[TASK PROMPT]: Please could you give again the lines from the one holding "yellow cross: (401, 537)" through the final line of the data below, exactly, with no other lines?
== DATA RECORDS
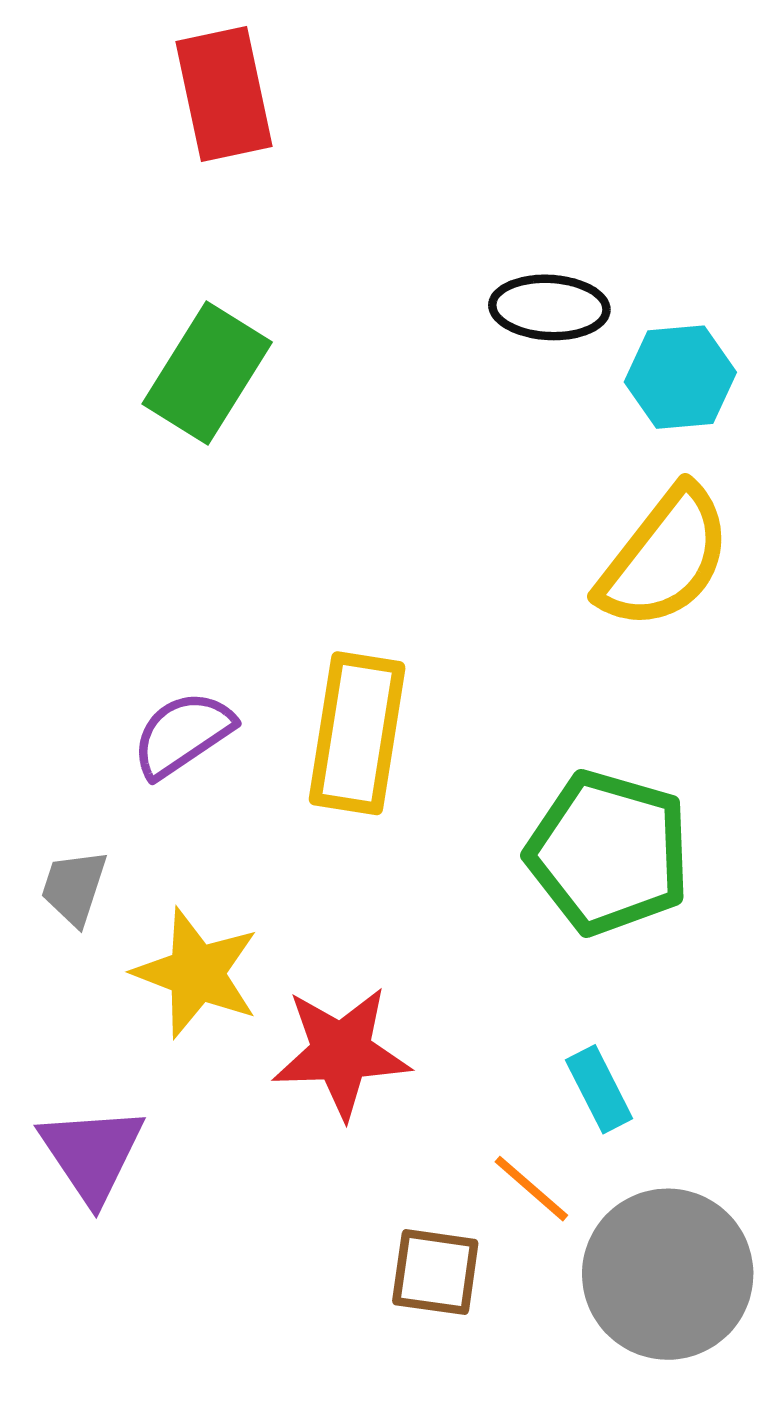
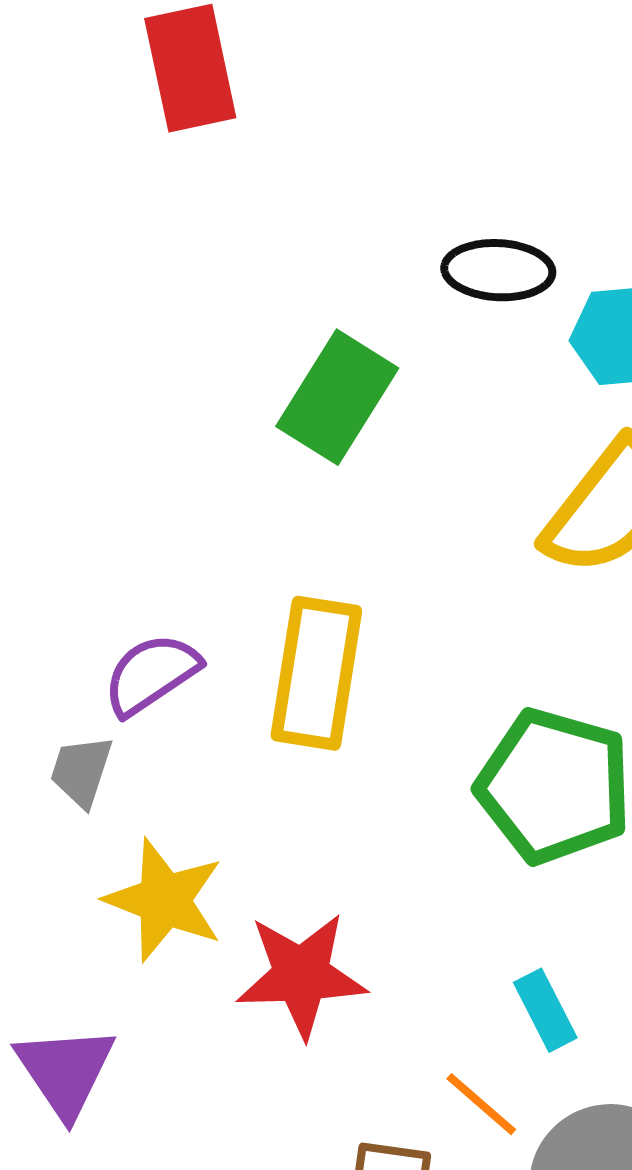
green rectangle: (207, 373) -> (337, 397), moved
gray trapezoid: (74, 887) -> (81, 771), moved

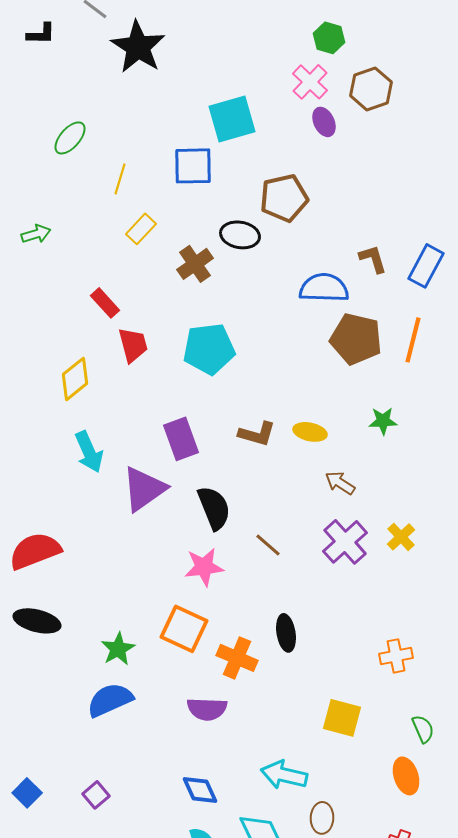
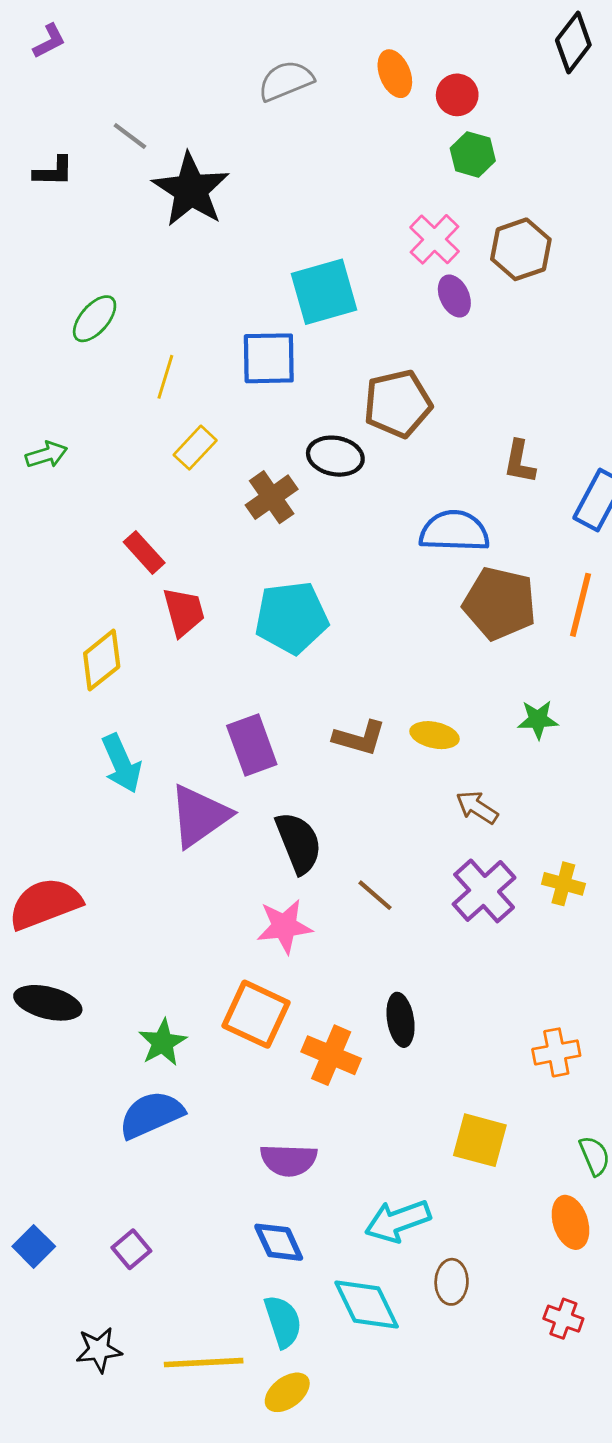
green hexagon: (329, 38) -> (473, 154), moved
brown L-shape: (373, 259) -> (519, 462), moved, turned -152
yellow cross: (401, 537) -> (563, 884), turned -32
purple semicircle: (207, 709) -> (289, 1160), moved
cyan arrow: (284, 775) -> (398, 1221), turned -33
====
[TASK SOLUTION]:
yellow cross: (401, 537) -> (563, 884), turned -32
purple semicircle: (207, 709) -> (289, 1160), moved
cyan arrow: (284, 775) -> (398, 1221), turned -33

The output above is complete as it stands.